**** Information provided

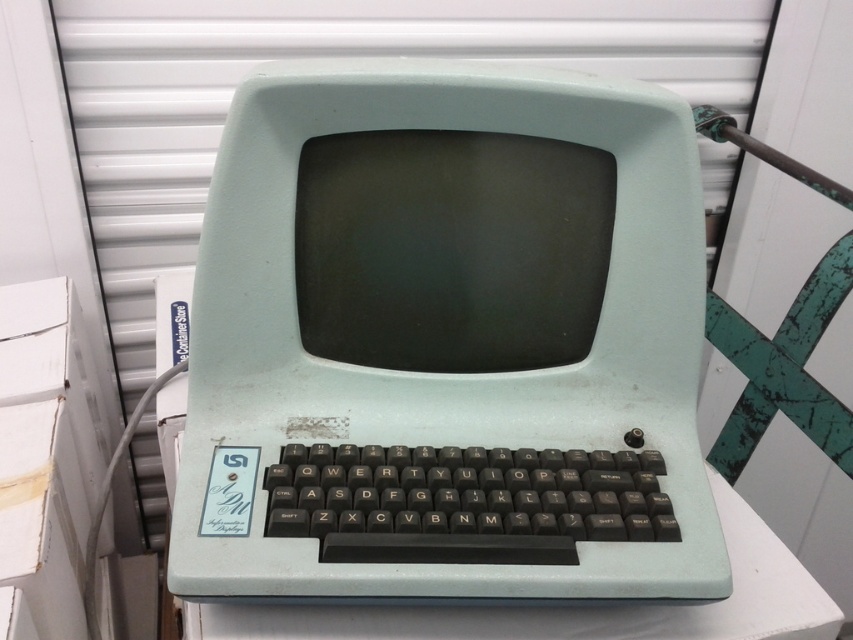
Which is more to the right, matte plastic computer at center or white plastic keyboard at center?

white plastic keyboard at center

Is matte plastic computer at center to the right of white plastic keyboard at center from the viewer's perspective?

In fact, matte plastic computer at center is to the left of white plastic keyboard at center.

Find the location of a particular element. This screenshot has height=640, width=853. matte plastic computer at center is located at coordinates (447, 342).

********
**** Information provided

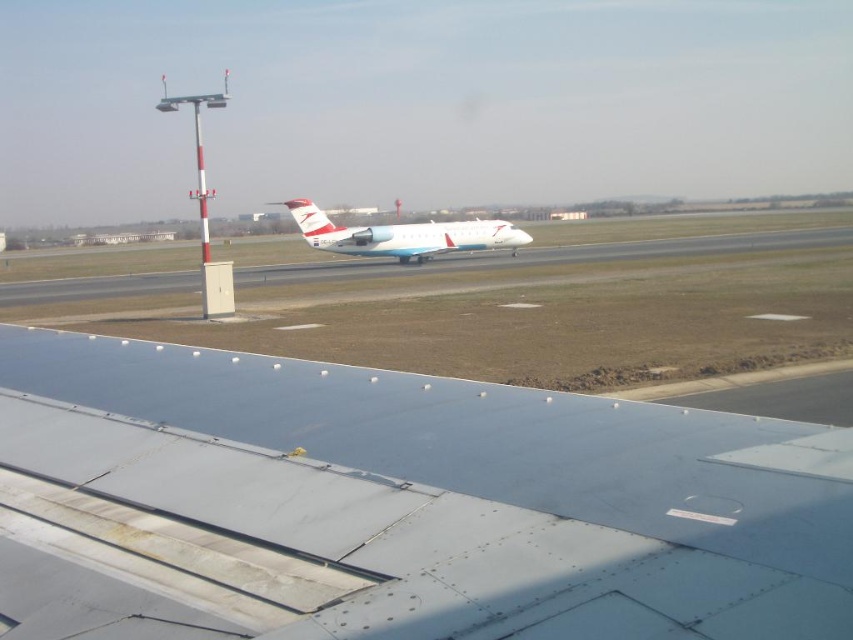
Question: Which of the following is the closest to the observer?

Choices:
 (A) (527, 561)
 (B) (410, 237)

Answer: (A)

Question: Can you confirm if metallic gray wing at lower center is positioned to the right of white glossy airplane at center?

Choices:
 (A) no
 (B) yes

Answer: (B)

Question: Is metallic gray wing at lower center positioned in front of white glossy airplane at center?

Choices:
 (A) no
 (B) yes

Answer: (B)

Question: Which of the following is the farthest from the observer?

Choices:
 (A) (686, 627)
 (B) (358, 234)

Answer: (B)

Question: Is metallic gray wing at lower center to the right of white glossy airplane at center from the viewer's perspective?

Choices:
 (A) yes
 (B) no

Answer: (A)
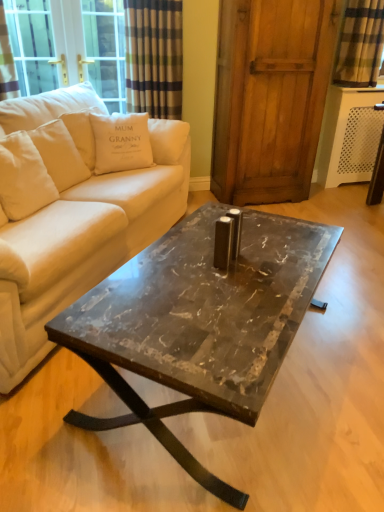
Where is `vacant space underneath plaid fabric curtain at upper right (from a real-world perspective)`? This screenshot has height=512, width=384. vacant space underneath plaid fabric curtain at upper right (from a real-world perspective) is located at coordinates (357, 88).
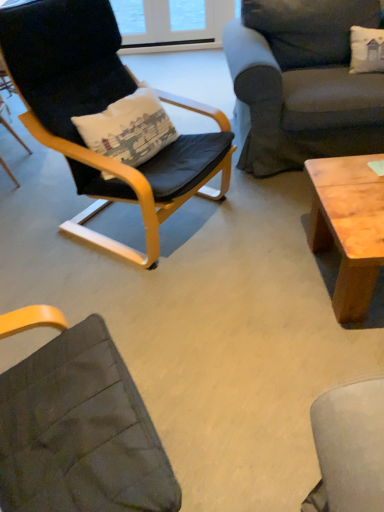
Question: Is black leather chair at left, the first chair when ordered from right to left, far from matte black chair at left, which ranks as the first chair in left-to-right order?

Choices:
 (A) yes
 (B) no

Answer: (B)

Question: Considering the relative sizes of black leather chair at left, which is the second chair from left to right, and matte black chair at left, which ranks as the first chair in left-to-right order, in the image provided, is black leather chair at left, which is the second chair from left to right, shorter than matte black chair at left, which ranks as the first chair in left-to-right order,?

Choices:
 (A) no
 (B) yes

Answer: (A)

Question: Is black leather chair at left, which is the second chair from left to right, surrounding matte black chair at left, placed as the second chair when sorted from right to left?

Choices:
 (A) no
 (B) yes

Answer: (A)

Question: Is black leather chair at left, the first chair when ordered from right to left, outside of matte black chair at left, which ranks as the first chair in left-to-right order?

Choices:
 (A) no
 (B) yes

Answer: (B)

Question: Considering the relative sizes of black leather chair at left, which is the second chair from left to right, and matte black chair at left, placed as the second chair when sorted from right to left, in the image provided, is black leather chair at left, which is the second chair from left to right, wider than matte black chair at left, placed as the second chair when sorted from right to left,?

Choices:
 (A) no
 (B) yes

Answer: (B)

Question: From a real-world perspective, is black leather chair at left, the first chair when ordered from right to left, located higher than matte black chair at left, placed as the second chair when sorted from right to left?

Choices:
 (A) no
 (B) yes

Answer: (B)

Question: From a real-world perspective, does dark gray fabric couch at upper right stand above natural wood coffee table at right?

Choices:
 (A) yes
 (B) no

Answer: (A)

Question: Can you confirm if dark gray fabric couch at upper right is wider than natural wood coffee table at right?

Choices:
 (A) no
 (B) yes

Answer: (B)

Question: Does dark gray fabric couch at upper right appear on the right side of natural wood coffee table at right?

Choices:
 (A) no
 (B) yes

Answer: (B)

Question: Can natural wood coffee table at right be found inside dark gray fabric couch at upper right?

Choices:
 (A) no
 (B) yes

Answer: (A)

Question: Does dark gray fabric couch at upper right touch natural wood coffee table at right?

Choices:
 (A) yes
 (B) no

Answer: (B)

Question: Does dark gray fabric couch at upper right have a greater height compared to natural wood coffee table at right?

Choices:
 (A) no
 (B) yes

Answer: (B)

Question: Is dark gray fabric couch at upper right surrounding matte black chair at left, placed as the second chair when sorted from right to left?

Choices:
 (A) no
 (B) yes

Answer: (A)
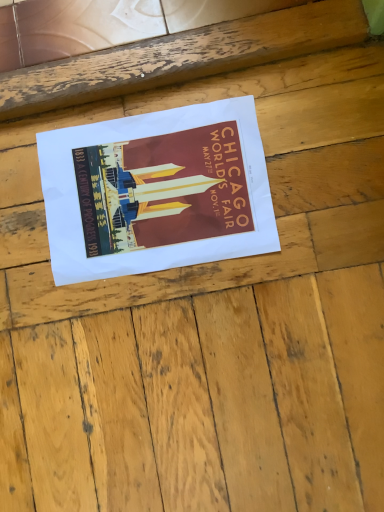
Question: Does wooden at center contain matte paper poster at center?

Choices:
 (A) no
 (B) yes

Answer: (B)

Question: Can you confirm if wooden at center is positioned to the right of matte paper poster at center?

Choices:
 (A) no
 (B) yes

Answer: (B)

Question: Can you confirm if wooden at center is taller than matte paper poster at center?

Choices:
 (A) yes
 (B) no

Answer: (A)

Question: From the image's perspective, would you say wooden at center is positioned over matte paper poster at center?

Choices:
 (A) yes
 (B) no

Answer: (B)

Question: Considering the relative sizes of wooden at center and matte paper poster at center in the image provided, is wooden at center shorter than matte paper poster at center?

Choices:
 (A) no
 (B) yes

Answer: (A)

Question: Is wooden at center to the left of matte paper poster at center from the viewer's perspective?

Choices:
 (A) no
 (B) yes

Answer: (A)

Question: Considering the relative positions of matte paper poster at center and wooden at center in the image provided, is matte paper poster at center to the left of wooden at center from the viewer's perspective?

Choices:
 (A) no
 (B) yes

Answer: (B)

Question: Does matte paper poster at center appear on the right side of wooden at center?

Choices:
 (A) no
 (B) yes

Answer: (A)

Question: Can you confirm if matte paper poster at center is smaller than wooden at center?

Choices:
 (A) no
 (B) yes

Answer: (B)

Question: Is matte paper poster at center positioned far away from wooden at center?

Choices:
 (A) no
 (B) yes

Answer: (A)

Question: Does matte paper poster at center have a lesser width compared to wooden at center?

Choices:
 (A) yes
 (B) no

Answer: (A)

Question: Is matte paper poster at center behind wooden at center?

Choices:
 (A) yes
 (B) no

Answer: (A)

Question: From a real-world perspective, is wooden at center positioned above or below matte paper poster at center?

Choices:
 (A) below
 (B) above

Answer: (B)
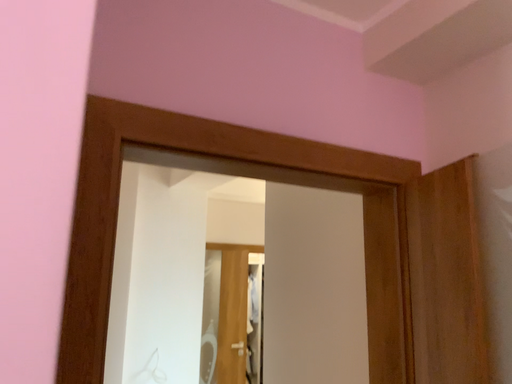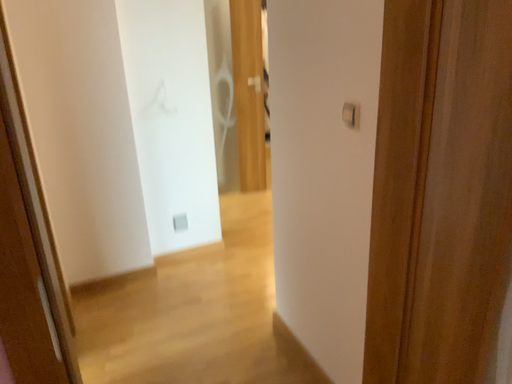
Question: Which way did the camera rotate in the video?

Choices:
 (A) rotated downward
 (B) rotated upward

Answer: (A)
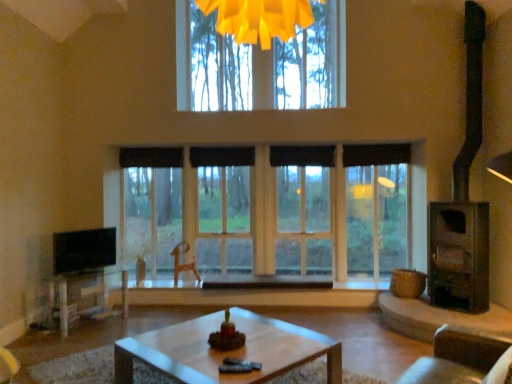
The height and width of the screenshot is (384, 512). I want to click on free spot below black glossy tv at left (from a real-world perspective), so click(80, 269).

********

◆ Your instructions ◆
Please copy the lines of the material from the one containing "Question: Is dark" through the one containing "Question: Can you confirm if wooden at center is taller", both included, leaving out the pictures.

◆ Solution for this problem ◆
Question: Is dark gray fabric couch at upper right surrounding matte black chair at left, placed as the second chair when sorted from right to left?

Choices:
 (A) no
 (B) yes

Answer: (A)
Question: Does wooden at center contain matte paper poster at center?

Choices:
 (A) no
 (B) yes

Answer: (B)

Question: Can you confirm if wooden at center is positioned to the right of matte paper poster at center?

Choices:
 (A) no
 (B) yes

Answer: (B)

Question: Can you confirm if wooden at center is taller than matte paper poster at center?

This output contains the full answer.